→ **Task objective**
For the listing below, output exactly the lines from the line with "C3: 33nF (+12V, COM) -> 33nF (VX, ZOB)" up to and including the line with "U3 pin VIN: VBUS -> -15V", and no other lines.

→ **Given data**
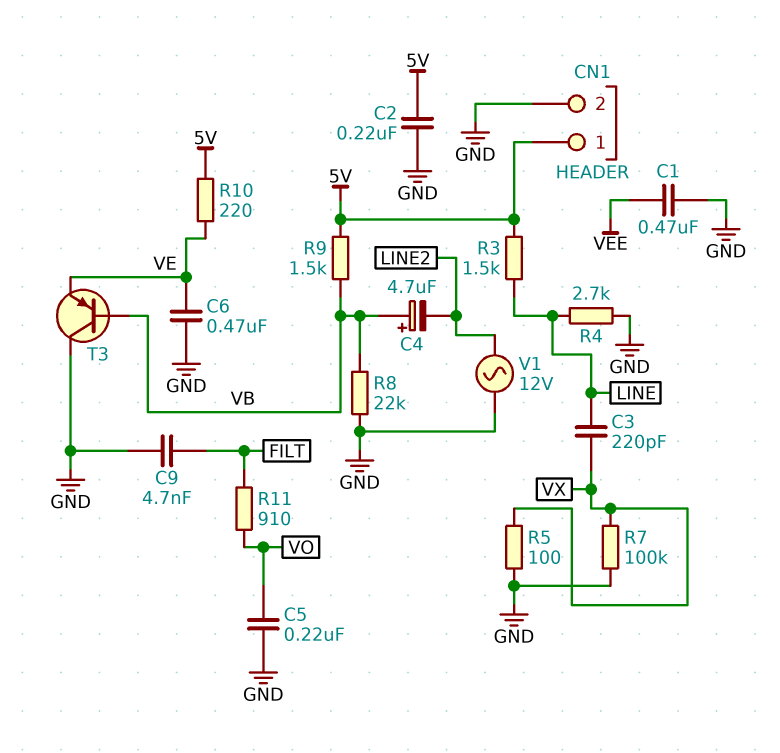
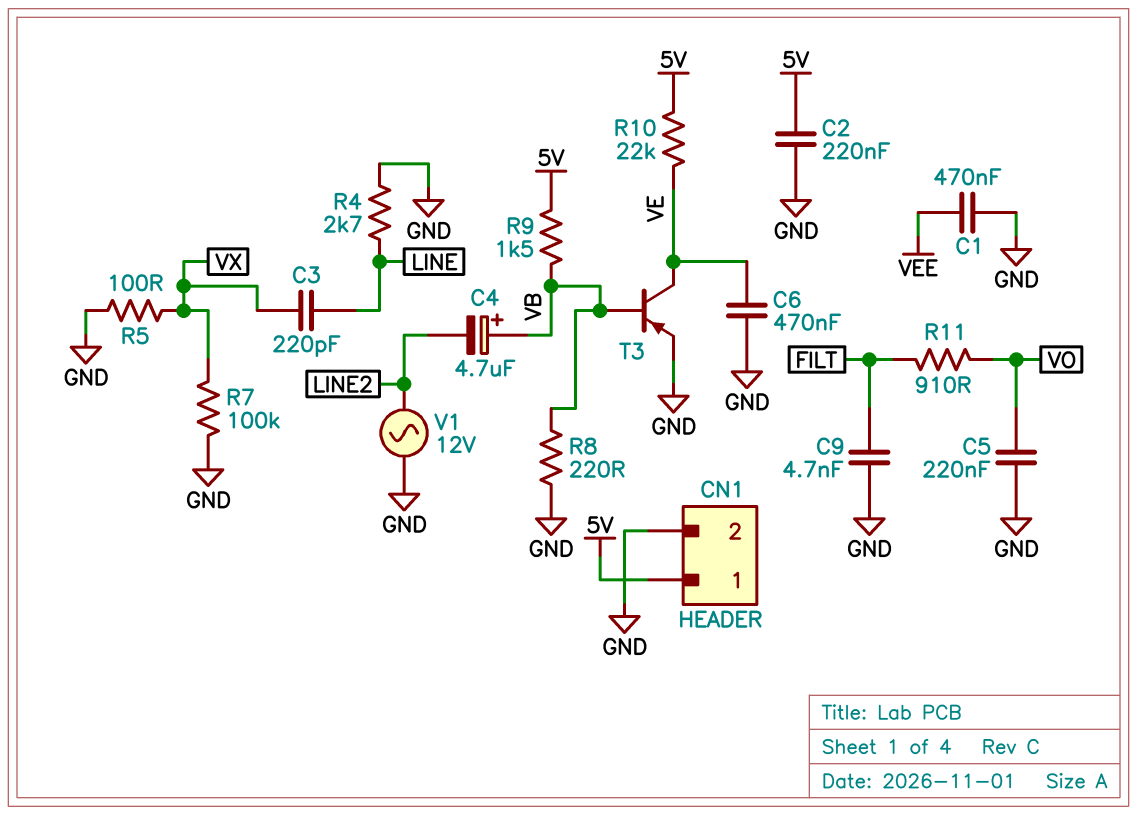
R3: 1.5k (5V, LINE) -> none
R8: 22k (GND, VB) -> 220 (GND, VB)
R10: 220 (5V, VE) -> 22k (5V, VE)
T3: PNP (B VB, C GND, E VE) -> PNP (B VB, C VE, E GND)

* * *

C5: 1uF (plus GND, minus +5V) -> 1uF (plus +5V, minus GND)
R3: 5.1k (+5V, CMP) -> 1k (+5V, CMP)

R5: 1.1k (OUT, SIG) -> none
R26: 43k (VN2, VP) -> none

---

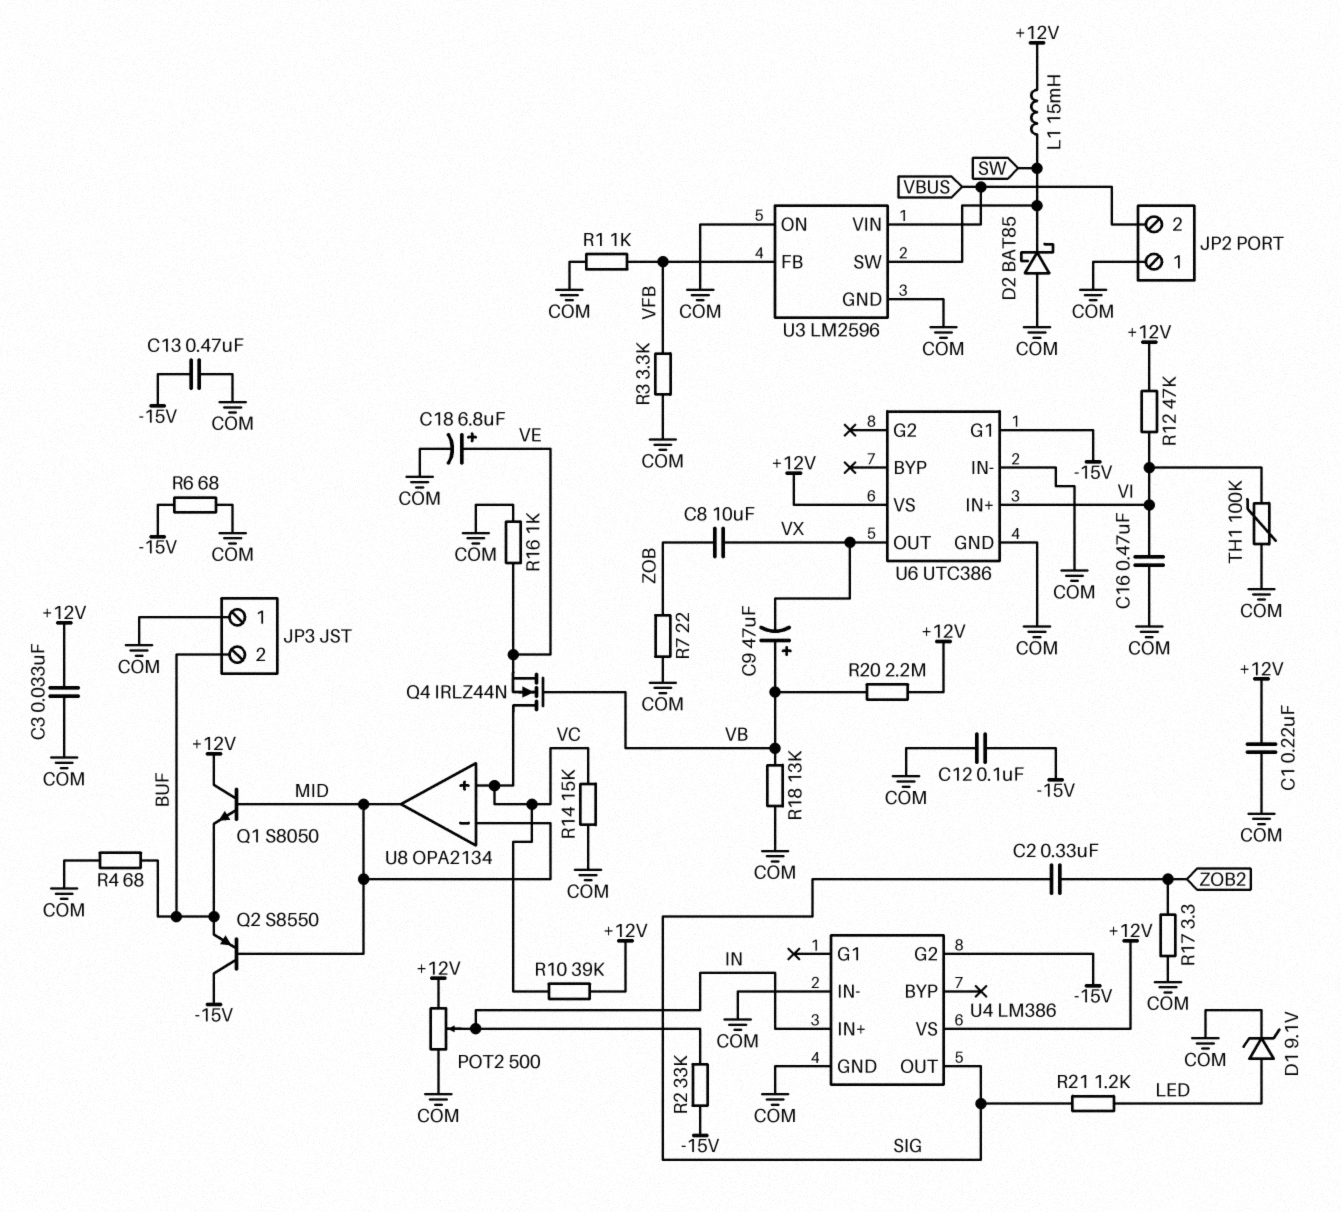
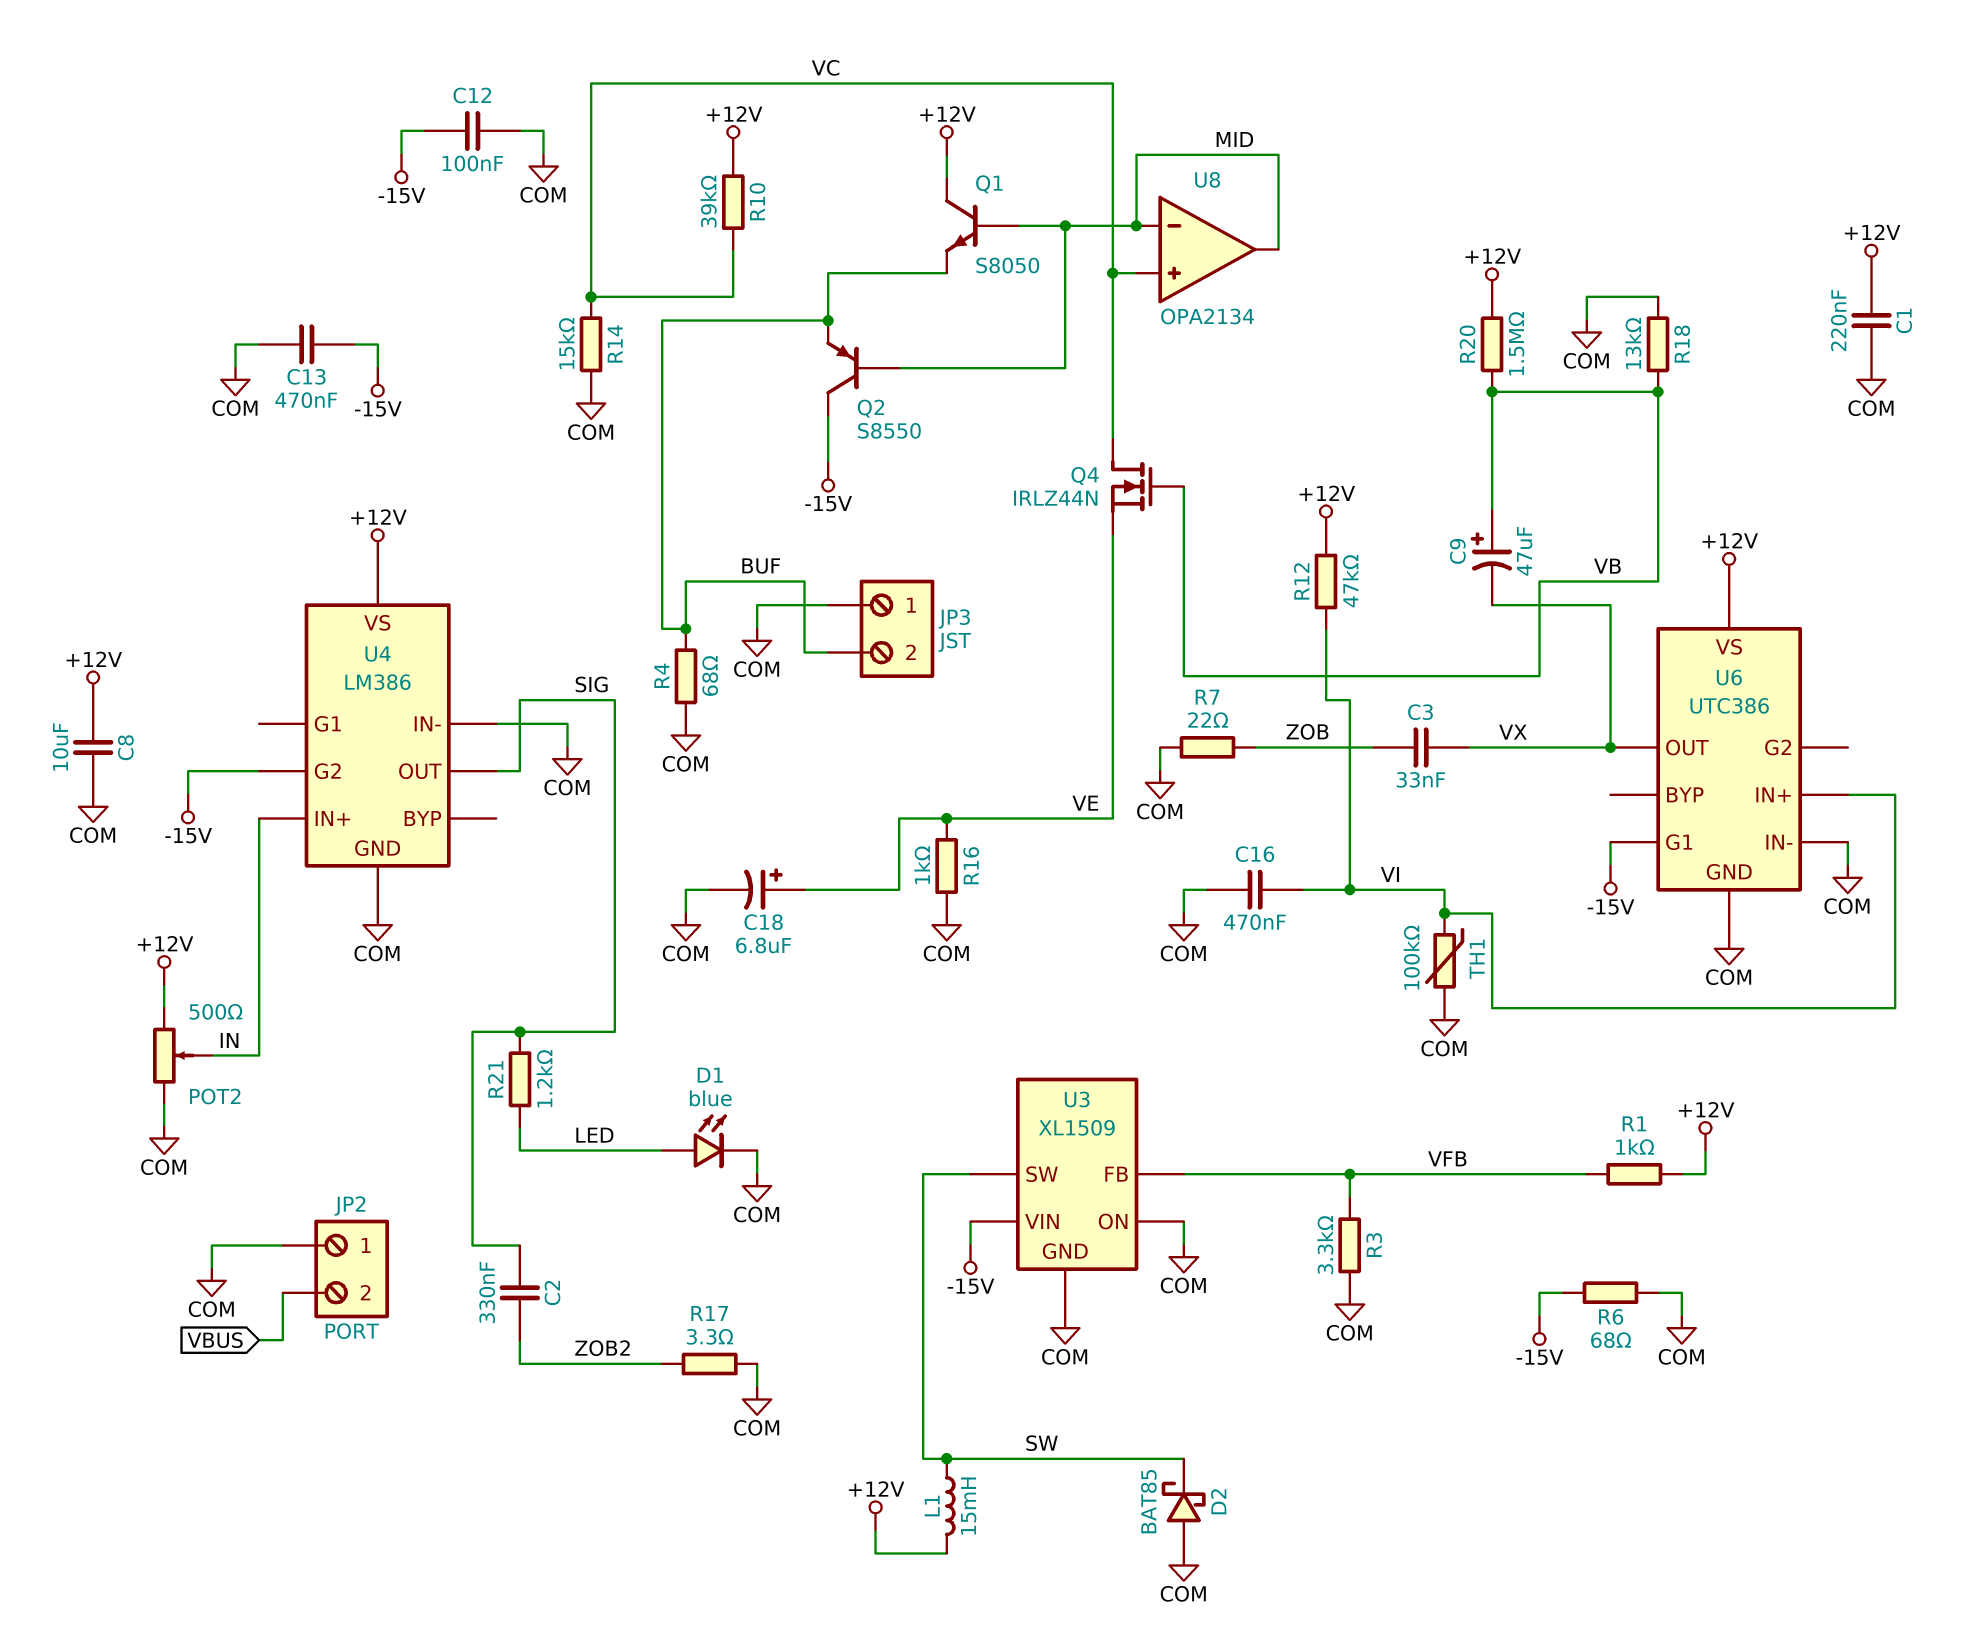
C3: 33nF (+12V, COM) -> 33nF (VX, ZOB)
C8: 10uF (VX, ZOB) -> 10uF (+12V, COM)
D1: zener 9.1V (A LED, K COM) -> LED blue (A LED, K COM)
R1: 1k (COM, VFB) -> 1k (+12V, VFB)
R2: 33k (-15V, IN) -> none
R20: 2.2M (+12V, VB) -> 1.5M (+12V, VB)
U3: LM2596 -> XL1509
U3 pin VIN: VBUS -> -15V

→ **Answer section**
C3: 33nF (+12V, COM) -> 33nF (VX, ZOB)
C8: 10uF (VX, ZOB) -> 10uF (+12V, COM)
D1: zener 9.1V (A LED, K COM) -> LED blue (A LED, K COM)
R1: 1k (COM, VFB) -> 1k (+12V, VFB)
R2: 33k (-15V, IN) -> none
R20: 2.2M (+12V, VB) -> 1.5M (+12V, VB)
U3: LM2596 -> XL1509
U3 pin VIN: VBUS -> -15V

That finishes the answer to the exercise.